Scene-based reasoning records:
"""
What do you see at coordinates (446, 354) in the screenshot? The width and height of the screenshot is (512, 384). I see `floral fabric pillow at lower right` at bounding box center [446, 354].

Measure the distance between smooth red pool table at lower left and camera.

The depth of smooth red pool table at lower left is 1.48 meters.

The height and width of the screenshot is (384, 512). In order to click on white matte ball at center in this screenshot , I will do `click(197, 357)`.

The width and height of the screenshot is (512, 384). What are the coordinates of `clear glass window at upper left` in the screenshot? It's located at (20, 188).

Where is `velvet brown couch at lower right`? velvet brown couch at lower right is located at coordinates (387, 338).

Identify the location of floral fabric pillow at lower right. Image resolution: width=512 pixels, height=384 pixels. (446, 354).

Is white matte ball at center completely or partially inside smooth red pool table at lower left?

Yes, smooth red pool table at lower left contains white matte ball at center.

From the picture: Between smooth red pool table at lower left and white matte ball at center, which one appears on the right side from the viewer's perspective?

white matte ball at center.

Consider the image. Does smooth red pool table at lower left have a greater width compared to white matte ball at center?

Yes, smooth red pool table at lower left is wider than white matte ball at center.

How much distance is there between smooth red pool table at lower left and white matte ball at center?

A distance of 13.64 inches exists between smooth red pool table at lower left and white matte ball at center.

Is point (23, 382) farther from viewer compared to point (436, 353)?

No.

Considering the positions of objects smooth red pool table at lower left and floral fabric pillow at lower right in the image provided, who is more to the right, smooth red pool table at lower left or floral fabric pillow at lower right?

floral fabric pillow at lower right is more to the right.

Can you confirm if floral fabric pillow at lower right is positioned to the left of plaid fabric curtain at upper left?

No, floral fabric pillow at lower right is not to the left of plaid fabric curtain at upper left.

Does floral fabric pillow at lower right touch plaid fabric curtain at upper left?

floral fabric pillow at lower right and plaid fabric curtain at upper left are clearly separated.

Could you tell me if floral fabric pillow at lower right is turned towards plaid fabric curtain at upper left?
"""
DIRECTIONS:
Copy out all of the entries above word for word, changing nothing.

EXPECTED ANSWER:
What do you see at coordinates (446, 354) in the screenshot? The width and height of the screenshot is (512, 384). I see `floral fabric pillow at lower right` at bounding box center [446, 354].

Measure the distance between smooth red pool table at lower left and camera.

The depth of smooth red pool table at lower left is 1.48 meters.

The height and width of the screenshot is (384, 512). In order to click on white matte ball at center in this screenshot , I will do `click(197, 357)`.

The width and height of the screenshot is (512, 384). What are the coordinates of `clear glass window at upper left` in the screenshot? It's located at (20, 188).

Where is `velvet brown couch at lower right`? velvet brown couch at lower right is located at coordinates (387, 338).

Identify the location of floral fabric pillow at lower right. Image resolution: width=512 pixels, height=384 pixels. (446, 354).

Is white matte ball at center completely or partially inside smooth red pool table at lower left?

Yes, smooth red pool table at lower left contains white matte ball at center.

From the picture: Between smooth red pool table at lower left and white matte ball at center, which one appears on the right side from the viewer's perspective?

white matte ball at center.

Consider the image. Does smooth red pool table at lower left have a greater width compared to white matte ball at center?

Yes, smooth red pool table at lower left is wider than white matte ball at center.

How much distance is there between smooth red pool table at lower left and white matte ball at center?

A distance of 13.64 inches exists between smooth red pool table at lower left and white matte ball at center.

Is point (23, 382) farther from viewer compared to point (436, 353)?

No.

Considering the positions of objects smooth red pool table at lower left and floral fabric pillow at lower right in the image provided, who is more to the right, smooth red pool table at lower left or floral fabric pillow at lower right?

floral fabric pillow at lower right is more to the right.

Can you confirm if floral fabric pillow at lower right is positioned to the left of plaid fabric curtain at upper left?

No, floral fabric pillow at lower right is not to the left of plaid fabric curtain at upper left.

Does floral fabric pillow at lower right touch plaid fabric curtain at upper left?

floral fabric pillow at lower right and plaid fabric curtain at upper left are clearly separated.

Could you tell me if floral fabric pillow at lower right is turned towards plaid fabric curtain at upper left?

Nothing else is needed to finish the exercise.